Stored dataset items:
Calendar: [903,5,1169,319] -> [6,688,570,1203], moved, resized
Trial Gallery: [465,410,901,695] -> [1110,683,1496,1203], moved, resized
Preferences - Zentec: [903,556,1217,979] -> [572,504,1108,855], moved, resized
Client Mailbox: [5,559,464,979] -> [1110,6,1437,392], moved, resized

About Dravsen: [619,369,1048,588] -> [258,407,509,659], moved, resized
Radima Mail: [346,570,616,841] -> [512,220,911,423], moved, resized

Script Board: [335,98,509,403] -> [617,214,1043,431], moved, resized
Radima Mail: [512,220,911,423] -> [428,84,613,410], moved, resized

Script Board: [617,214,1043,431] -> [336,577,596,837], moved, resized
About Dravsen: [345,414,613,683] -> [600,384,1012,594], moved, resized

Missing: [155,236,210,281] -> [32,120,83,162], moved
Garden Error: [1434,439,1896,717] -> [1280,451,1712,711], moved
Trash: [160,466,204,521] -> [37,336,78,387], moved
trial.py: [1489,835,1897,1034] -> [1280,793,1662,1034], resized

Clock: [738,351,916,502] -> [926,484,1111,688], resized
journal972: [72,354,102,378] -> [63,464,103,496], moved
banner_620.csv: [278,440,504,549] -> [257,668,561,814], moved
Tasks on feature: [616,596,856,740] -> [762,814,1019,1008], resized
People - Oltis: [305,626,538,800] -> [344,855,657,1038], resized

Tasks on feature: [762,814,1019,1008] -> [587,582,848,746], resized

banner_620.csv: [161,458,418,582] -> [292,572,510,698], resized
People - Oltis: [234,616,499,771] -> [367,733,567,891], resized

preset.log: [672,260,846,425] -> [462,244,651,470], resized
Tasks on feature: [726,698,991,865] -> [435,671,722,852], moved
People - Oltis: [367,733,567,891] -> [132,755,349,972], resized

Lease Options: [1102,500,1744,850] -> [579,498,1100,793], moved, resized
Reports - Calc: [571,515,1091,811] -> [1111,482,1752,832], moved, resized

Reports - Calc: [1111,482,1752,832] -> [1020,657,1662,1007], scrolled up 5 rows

TRY IT: Set down again, word for word, the stretch of records from the line with "preset.log: [672,260,846,425] ->" to the line with "Reports - Calc: [571,515,1091,811]", both of those lines included.

RESULT FOR THIS EXERCISE:
preset.log: [672,260,846,425] -> [462,244,651,470], resized
Tasks on feature: [726,698,991,865] -> [435,671,722,852], moved
People - Oltis: [367,733,567,891] -> [132,755,349,972], resized

Lease Options: [1102,500,1744,850] -> [579,498,1100,793], moved, resized
Reports - Calc: [571,515,1091,811] -> [1111,482,1752,832], moved, resized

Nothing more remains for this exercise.